--- Source data Enclosed Below ---

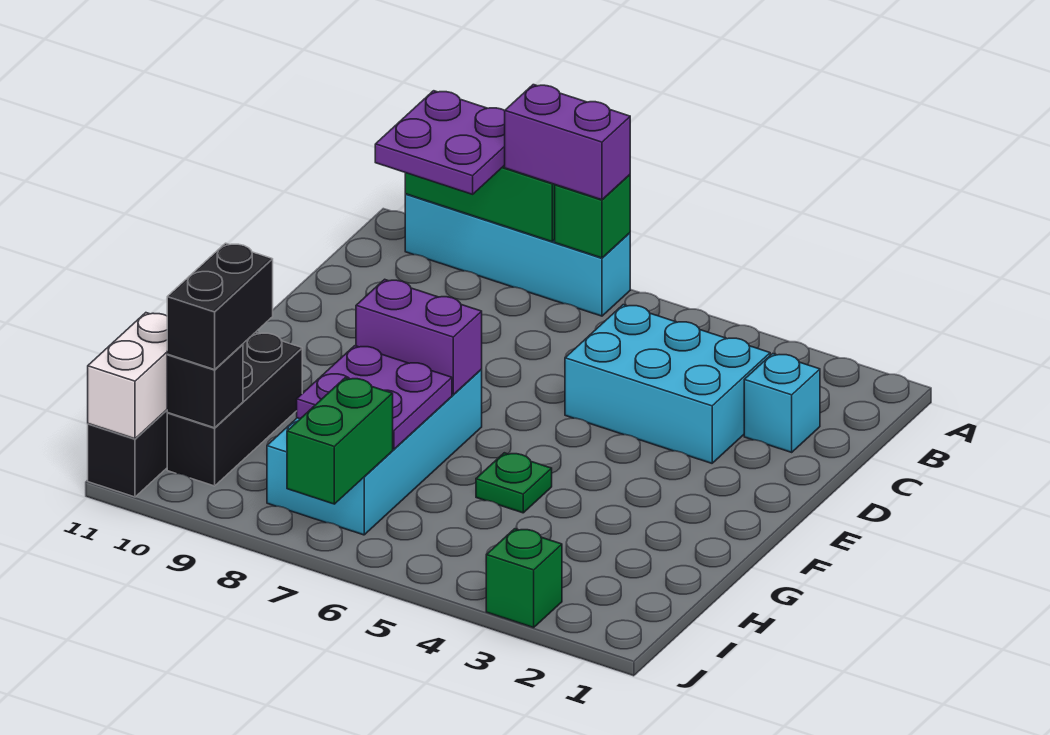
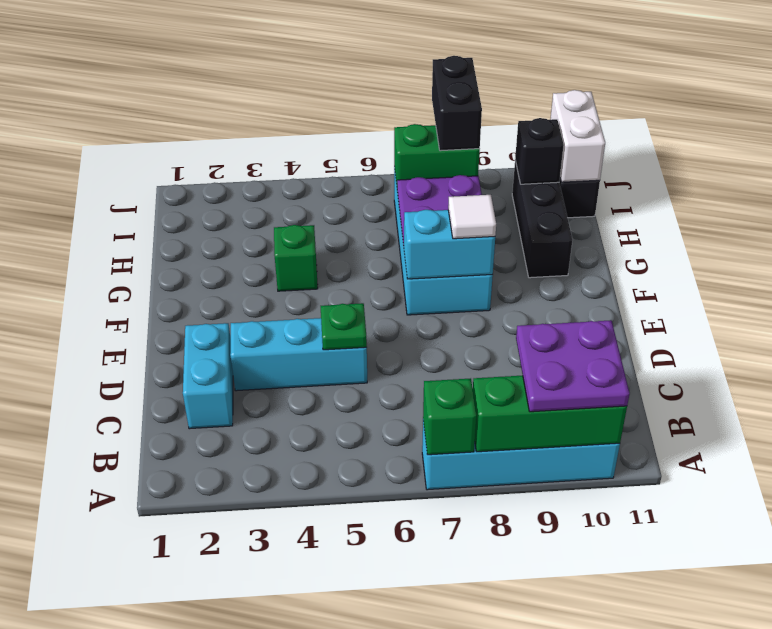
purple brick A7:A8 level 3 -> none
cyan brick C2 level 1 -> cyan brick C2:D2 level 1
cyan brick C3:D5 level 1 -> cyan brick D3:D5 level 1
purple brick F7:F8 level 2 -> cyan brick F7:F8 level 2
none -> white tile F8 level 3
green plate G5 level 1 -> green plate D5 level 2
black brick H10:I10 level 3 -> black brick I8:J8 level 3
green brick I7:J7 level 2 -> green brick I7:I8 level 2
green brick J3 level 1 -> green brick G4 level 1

--- End of Enclosed Source data ---
--- Source data Enclosed Below ---

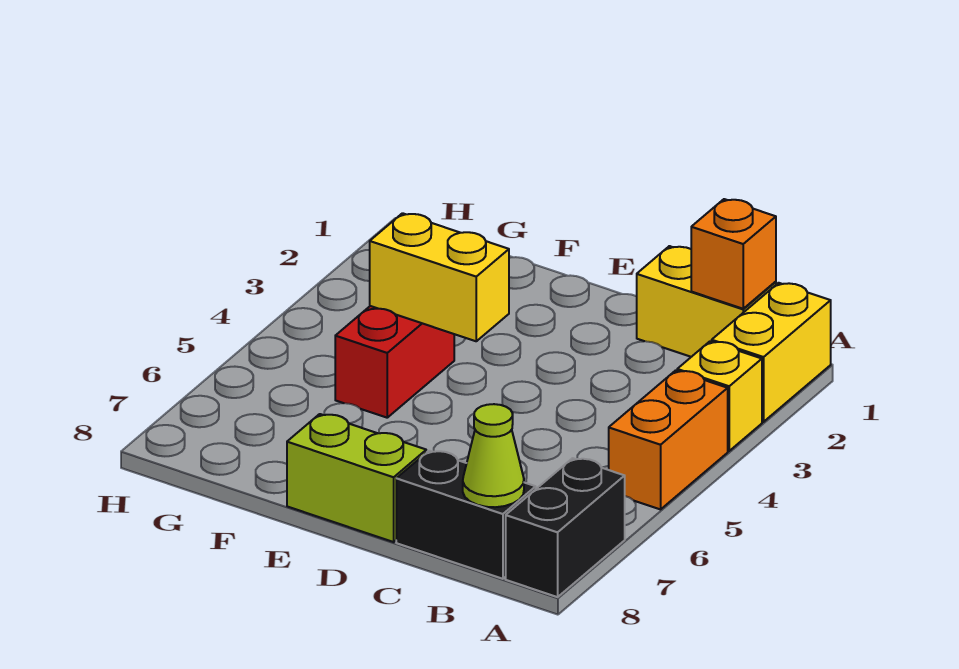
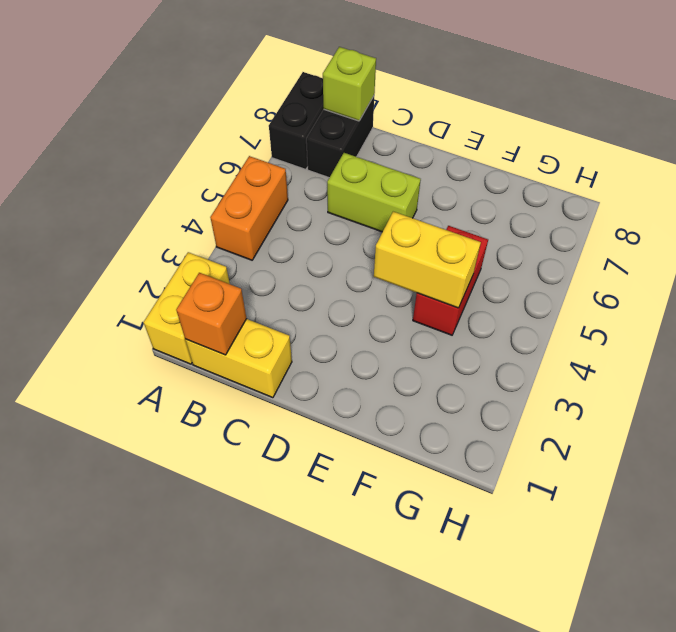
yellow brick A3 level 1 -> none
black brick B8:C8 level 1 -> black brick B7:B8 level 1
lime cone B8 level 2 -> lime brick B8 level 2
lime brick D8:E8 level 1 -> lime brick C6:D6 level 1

--- End of Enclosed Source data ---
--- Source data Enclosed Below ---

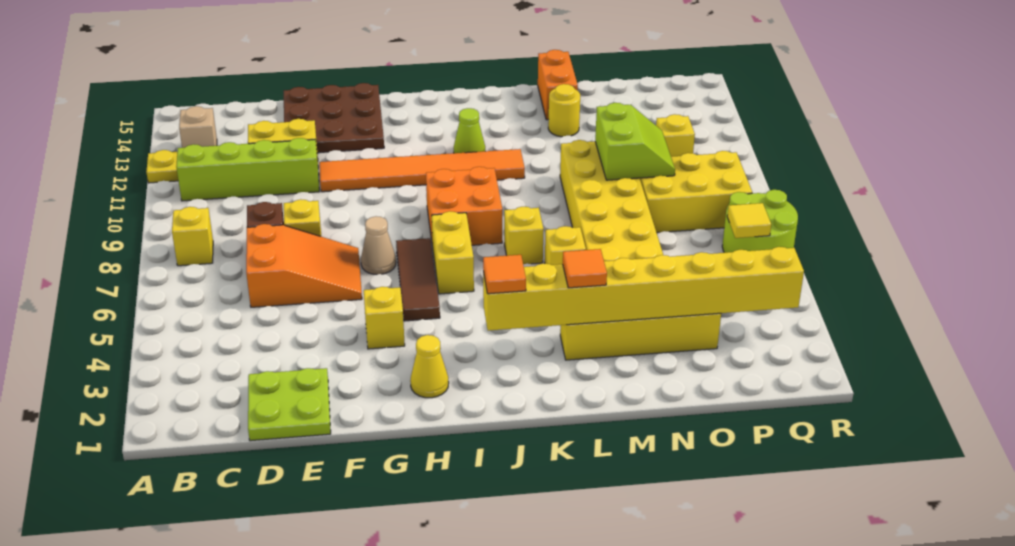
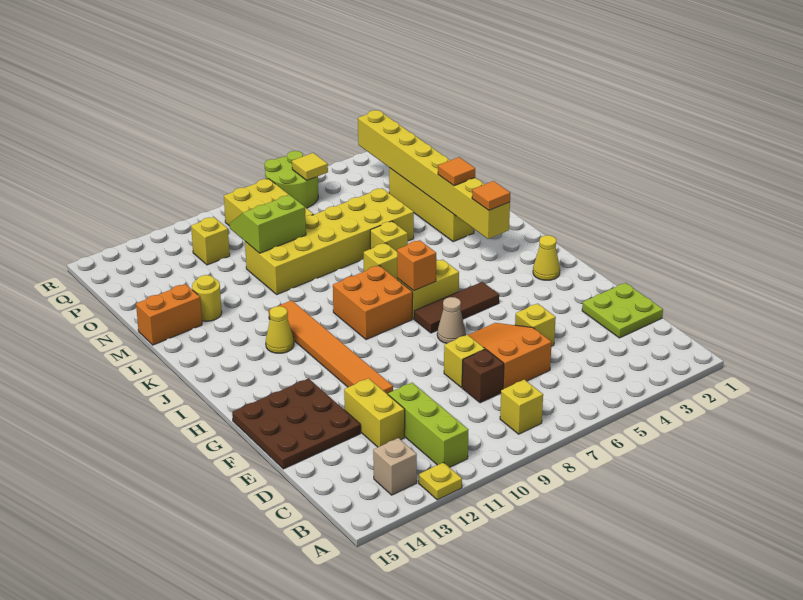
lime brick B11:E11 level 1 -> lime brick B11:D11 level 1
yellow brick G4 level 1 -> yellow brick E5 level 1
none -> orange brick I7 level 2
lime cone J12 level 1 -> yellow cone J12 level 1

--- End of Enclosed Source data ---

Work request
Please give back exactly the lines of this listing beginning at the line with "yellow brick A3 level 1 -> none" and ending with the line with "lime brick D8:E8", both included, and nothing else.

Result
yellow brick A3 level 1 -> none
black brick B8:C8 level 1 -> black brick B7:B8 level 1
lime cone B8 level 2 -> lime brick B8 level 2
lime brick D8:E8 level 1 -> lime brick C6:D6 level 1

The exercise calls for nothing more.